• DATASET EXCERPTS
_ _ _ _

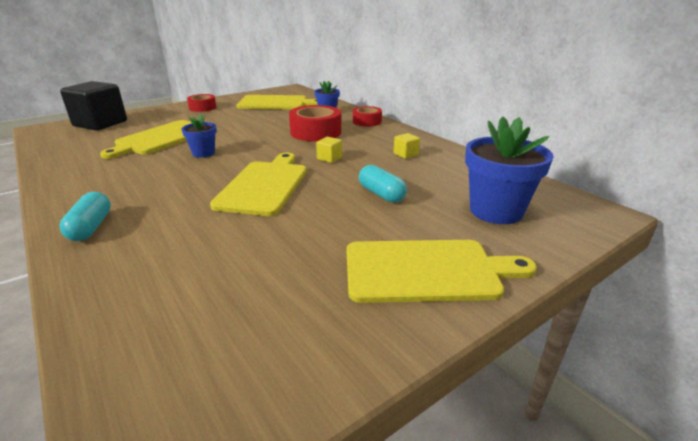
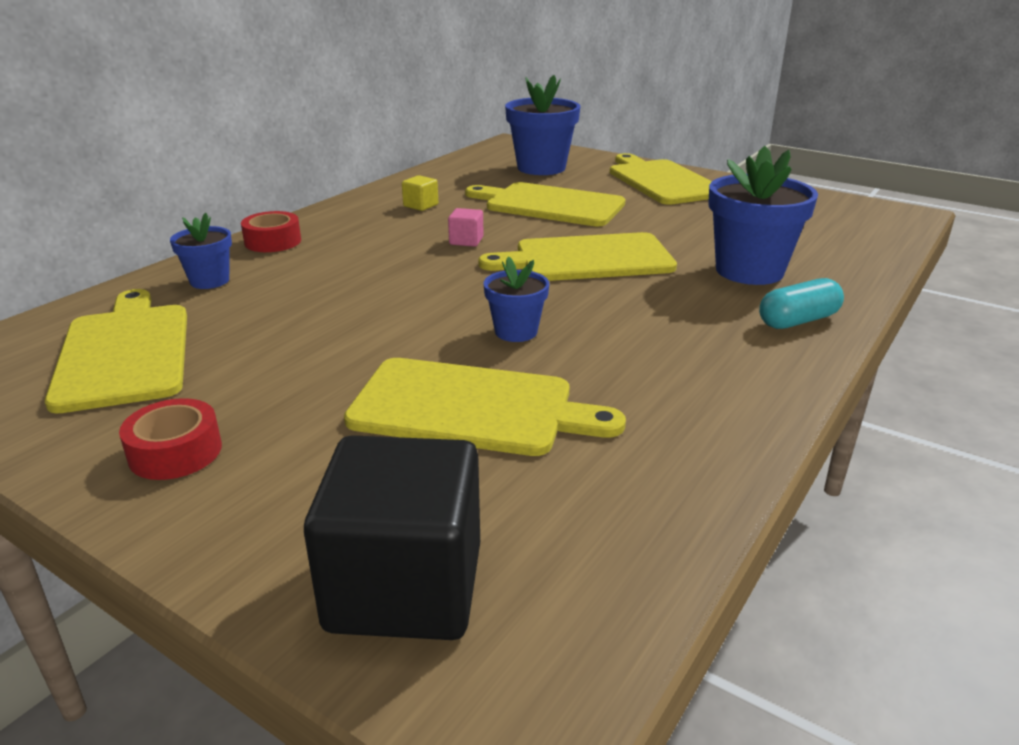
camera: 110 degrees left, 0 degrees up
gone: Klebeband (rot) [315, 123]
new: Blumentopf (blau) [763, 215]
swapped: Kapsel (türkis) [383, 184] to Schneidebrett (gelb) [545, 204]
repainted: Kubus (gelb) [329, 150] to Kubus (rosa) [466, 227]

_ _ _ _

Every entry above is to be repeated word for word, with all pictures omitted.

camera: 110 degrees left, 0 degrees up
gone: Klebeband (rot) [315, 123]
new: Blumentopf (blau) [763, 215]
swapped: Kapsel (türkis) [383, 184] to Schneidebrett (gelb) [545, 204]
repainted: Kubus (gelb) [329, 150] to Kubus (rosa) [466, 227]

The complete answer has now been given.